(Beginning of TASK MATERIAL)

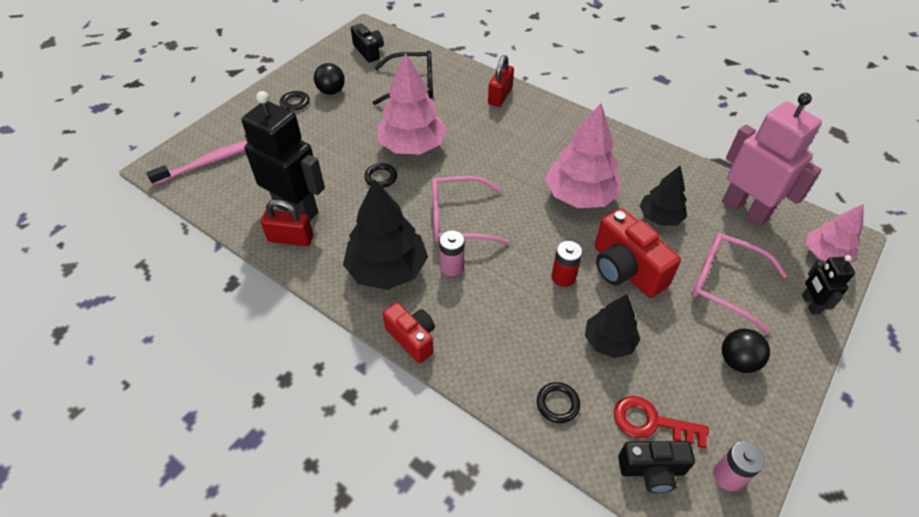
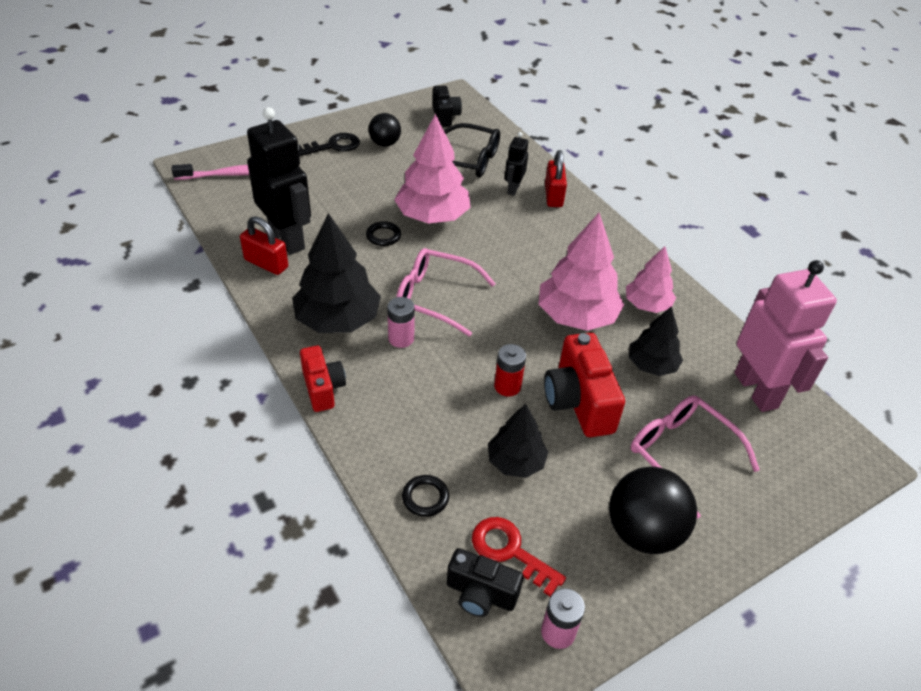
camera: 20 degrees right, 5 degrees down
(500, 96) = (553, 196): red padlock -> red padlock turned 45 degrees counterclockwise
(737, 361) = (643, 532): black ball -> black ball, size x1.65
(810, 304) = (768, 509): black robot -> black robot (513, 189)
(825, 254) = (823, 466): pink tree -> pink tree (647, 305)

(End of TASK MATERIAL)

• **GOAL OF THE EXERCISE**
Could you give the material again exactly as it stands, omitting any image?

• **WRITTEN ANSWER**
camera: 20 degrees right, 5 degrees down
(500, 96) = (553, 196): red padlock -> red padlock turned 45 degrees counterclockwise
(737, 361) = (643, 532): black ball -> black ball, size x1.65
(810, 304) = (768, 509): black robot -> black robot (513, 189)
(825, 254) = (823, 466): pink tree -> pink tree (647, 305)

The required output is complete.